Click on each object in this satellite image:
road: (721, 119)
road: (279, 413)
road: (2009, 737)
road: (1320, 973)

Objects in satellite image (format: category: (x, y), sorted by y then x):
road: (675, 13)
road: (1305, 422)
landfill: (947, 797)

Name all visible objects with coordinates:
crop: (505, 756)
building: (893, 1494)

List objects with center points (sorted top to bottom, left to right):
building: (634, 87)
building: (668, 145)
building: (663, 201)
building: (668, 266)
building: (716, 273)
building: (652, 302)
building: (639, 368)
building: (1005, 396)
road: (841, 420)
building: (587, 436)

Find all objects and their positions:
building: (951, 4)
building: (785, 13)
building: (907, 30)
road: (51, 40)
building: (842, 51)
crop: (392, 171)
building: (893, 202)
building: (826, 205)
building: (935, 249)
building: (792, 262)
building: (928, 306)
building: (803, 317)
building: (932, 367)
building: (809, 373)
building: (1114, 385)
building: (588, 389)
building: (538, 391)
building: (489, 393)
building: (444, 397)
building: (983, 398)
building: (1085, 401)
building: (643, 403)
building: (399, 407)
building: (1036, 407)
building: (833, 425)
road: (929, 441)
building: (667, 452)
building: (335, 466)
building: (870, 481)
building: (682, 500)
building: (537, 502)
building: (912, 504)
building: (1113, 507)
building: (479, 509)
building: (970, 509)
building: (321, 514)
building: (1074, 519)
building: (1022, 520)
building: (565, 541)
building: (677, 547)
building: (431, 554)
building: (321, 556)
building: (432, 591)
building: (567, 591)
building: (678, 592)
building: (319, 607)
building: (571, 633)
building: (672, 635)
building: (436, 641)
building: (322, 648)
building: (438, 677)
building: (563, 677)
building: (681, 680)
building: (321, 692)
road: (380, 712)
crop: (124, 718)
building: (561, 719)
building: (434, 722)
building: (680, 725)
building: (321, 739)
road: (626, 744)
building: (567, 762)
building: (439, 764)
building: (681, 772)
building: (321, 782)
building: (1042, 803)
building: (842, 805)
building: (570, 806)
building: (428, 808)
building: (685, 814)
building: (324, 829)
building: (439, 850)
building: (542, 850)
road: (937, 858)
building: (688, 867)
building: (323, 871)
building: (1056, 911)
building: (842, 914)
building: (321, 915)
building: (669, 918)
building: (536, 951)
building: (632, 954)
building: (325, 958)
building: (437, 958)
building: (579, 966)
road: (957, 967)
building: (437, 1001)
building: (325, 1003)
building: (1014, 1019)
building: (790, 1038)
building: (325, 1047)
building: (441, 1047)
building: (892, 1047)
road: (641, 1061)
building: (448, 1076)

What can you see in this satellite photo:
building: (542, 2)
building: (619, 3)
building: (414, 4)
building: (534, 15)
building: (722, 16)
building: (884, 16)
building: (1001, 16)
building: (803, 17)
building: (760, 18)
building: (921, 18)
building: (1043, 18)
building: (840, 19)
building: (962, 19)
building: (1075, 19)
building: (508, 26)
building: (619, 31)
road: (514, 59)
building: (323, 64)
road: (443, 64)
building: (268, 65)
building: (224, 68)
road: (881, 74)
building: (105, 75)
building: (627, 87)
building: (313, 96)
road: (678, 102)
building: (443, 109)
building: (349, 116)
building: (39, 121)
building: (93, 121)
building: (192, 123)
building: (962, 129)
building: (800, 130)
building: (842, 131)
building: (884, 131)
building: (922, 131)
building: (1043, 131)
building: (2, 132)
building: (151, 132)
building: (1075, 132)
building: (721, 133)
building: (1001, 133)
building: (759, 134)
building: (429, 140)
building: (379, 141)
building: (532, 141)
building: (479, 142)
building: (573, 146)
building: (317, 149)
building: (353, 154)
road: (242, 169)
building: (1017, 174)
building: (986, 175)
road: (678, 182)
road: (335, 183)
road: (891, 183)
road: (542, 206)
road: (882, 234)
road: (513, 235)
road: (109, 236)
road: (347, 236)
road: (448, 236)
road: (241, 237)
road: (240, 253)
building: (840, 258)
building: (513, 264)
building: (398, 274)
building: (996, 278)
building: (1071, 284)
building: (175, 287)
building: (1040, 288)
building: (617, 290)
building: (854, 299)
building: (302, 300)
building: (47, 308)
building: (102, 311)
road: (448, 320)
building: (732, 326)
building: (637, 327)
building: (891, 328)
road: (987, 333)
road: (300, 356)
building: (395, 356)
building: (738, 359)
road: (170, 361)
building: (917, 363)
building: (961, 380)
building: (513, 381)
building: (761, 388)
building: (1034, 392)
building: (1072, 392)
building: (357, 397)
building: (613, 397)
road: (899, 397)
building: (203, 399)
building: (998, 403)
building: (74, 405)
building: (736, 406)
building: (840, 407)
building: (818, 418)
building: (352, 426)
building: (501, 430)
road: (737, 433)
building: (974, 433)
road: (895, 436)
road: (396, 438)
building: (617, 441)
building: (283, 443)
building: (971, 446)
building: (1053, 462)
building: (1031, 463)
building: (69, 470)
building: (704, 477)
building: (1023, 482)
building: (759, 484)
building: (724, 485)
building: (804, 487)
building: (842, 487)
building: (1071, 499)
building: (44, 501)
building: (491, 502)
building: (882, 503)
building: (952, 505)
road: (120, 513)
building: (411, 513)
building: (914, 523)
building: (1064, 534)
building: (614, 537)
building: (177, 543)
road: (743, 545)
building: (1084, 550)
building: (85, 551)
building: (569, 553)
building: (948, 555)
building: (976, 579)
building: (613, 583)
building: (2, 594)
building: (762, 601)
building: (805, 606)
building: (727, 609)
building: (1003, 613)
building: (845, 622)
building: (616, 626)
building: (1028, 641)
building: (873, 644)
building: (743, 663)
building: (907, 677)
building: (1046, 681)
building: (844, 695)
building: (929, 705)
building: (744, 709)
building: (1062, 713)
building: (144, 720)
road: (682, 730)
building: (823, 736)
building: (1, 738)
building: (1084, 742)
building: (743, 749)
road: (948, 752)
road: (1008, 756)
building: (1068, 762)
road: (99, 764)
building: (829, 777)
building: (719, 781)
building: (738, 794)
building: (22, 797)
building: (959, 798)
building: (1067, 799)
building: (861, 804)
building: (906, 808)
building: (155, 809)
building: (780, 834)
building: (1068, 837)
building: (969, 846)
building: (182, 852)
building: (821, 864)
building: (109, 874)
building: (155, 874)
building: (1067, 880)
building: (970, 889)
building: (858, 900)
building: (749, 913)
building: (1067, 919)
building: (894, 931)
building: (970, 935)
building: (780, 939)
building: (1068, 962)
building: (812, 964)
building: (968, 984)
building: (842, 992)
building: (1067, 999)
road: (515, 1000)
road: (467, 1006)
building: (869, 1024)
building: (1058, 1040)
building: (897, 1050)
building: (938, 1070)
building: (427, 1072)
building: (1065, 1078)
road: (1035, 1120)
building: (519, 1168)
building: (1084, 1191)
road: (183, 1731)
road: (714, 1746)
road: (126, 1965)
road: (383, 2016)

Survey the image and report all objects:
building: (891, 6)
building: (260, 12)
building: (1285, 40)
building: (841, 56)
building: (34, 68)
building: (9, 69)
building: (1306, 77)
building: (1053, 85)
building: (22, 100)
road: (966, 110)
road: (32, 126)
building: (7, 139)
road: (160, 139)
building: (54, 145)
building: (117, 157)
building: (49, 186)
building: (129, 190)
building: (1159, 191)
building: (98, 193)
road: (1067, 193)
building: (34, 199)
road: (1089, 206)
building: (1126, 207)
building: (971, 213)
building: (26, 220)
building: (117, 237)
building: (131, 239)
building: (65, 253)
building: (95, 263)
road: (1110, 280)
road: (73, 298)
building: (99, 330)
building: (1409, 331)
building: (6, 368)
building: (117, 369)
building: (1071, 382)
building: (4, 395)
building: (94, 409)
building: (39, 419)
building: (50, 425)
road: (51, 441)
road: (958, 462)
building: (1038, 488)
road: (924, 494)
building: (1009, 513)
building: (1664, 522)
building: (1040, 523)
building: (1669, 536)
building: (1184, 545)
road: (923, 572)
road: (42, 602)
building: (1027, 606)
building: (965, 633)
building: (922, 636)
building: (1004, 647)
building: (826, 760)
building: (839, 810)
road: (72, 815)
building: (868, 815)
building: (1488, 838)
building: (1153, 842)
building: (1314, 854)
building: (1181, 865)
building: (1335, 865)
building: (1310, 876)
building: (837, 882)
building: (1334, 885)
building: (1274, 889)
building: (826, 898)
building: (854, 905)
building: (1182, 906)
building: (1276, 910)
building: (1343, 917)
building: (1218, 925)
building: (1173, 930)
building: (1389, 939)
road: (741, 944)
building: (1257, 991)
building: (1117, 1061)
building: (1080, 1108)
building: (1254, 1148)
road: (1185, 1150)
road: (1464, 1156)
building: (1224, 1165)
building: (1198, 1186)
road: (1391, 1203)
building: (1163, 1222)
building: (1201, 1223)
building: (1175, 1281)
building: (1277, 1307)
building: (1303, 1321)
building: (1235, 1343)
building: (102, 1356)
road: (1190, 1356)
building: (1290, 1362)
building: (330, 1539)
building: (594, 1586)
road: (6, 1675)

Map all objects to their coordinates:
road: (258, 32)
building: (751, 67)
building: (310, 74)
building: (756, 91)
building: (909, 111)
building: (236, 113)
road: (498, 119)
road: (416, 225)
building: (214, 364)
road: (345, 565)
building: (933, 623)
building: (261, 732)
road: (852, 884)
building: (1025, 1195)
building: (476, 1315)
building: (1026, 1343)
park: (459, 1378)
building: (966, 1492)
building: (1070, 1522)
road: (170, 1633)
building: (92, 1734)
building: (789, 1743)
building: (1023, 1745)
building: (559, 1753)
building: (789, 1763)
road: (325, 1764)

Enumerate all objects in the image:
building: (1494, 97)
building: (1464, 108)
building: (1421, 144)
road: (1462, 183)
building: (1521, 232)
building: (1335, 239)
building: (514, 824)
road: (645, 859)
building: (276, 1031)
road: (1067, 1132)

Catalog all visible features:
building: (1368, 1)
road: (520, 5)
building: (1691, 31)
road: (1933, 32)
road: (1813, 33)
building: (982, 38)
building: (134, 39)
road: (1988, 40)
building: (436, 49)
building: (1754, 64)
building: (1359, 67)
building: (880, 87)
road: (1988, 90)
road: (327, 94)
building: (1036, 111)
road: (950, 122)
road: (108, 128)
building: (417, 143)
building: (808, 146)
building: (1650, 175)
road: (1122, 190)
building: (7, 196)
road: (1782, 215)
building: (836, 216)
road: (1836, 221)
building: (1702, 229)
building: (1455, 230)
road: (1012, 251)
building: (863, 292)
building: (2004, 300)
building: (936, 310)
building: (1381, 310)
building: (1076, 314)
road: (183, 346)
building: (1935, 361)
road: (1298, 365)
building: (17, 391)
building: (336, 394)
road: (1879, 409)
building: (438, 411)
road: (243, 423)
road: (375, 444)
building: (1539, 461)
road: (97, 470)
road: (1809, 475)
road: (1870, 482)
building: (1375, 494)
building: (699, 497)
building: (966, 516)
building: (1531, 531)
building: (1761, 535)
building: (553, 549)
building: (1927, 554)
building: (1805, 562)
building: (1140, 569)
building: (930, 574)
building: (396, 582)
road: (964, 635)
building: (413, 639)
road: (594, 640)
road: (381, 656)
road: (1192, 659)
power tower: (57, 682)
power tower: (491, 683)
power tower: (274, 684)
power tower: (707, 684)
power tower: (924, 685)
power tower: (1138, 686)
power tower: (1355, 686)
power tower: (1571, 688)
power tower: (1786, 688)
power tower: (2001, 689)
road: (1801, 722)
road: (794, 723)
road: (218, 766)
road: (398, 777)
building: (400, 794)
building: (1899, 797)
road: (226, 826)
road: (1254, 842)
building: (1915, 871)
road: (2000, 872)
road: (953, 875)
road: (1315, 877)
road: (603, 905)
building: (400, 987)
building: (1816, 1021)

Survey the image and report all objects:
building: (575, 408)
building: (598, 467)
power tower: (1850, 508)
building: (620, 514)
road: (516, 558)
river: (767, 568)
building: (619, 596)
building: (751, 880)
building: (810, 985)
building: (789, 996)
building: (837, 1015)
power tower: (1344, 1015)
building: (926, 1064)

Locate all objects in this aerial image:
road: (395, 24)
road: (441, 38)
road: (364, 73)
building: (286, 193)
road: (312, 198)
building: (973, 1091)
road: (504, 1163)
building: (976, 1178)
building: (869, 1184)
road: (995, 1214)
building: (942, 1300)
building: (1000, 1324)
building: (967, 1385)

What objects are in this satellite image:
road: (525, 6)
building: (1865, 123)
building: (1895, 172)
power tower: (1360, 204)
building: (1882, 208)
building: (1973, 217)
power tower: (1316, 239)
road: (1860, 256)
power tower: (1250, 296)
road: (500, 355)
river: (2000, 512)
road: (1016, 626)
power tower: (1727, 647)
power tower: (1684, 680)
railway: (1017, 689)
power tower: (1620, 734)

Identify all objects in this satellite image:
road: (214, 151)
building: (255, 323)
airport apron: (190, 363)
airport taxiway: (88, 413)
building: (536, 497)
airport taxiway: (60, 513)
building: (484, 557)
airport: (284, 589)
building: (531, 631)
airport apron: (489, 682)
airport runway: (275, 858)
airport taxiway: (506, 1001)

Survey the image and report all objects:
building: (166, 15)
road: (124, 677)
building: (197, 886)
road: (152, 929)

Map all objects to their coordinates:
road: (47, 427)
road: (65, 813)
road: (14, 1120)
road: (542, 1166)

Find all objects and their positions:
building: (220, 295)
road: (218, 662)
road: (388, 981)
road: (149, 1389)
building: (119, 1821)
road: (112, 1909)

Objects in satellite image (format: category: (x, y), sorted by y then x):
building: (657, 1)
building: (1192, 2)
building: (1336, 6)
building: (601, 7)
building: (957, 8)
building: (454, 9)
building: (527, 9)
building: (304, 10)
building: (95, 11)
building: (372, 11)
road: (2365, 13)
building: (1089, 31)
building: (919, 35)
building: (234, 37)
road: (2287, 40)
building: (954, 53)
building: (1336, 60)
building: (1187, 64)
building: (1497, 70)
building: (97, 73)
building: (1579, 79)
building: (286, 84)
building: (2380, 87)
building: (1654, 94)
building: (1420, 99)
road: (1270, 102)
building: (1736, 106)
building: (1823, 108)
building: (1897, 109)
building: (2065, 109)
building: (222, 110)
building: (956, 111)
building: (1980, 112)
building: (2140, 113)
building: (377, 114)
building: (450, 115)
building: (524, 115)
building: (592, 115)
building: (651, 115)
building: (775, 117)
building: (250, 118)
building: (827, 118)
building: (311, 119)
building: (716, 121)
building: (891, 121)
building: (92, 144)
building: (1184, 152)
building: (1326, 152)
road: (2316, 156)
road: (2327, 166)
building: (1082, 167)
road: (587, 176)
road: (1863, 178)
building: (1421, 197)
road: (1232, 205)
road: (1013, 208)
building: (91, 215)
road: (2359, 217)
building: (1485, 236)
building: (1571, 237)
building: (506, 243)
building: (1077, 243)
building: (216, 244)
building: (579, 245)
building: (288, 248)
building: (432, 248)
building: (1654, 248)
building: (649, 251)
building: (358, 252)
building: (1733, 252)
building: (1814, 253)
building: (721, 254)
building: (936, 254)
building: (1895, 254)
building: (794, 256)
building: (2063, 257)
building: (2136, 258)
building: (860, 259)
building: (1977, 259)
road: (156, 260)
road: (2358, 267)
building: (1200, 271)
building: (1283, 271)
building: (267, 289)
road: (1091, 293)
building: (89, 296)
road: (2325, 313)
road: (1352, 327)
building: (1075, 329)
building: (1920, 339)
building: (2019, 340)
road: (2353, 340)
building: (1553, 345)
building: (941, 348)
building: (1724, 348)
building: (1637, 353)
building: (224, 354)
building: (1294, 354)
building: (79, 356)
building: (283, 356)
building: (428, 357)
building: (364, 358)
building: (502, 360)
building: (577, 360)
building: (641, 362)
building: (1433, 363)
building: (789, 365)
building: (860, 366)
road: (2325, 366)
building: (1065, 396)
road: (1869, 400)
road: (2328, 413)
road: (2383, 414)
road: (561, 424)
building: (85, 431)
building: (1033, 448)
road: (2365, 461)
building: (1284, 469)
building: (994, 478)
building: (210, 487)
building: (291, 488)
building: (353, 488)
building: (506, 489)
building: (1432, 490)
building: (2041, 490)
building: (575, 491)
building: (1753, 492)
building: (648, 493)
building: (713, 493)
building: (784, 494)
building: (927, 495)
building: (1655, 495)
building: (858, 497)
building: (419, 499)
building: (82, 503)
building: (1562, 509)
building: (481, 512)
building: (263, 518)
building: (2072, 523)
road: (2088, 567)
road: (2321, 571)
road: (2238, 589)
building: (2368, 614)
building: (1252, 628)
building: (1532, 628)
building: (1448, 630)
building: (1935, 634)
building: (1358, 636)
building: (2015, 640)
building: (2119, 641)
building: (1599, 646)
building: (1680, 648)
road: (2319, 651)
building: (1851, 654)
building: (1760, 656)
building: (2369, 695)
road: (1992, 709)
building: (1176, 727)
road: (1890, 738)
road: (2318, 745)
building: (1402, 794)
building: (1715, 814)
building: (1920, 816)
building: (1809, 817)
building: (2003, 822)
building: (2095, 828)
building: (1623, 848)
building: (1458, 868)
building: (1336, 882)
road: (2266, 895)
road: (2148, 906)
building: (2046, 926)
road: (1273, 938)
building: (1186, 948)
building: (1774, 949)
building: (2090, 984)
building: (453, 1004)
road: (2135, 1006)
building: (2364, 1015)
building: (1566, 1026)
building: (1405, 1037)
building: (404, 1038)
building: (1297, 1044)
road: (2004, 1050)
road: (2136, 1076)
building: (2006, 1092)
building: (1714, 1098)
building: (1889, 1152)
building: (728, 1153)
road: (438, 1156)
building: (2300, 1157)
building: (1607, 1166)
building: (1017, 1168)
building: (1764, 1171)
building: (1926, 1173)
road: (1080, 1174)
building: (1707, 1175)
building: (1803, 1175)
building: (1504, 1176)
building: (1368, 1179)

THE PROBLEM: Go through the records above, find every line with the word "satellite", and list those lines.

YOUR SOLUTION:
Click on each object in this satellite image:
Objects in satellite image (format: category: (x, y), sorted by y then x):
What can you see in this satellite photo:
What objects are in this satellite image:
Identify all objects in this satellite image:
Objects in satellite image (format: category: (x, y), sorted by y then x):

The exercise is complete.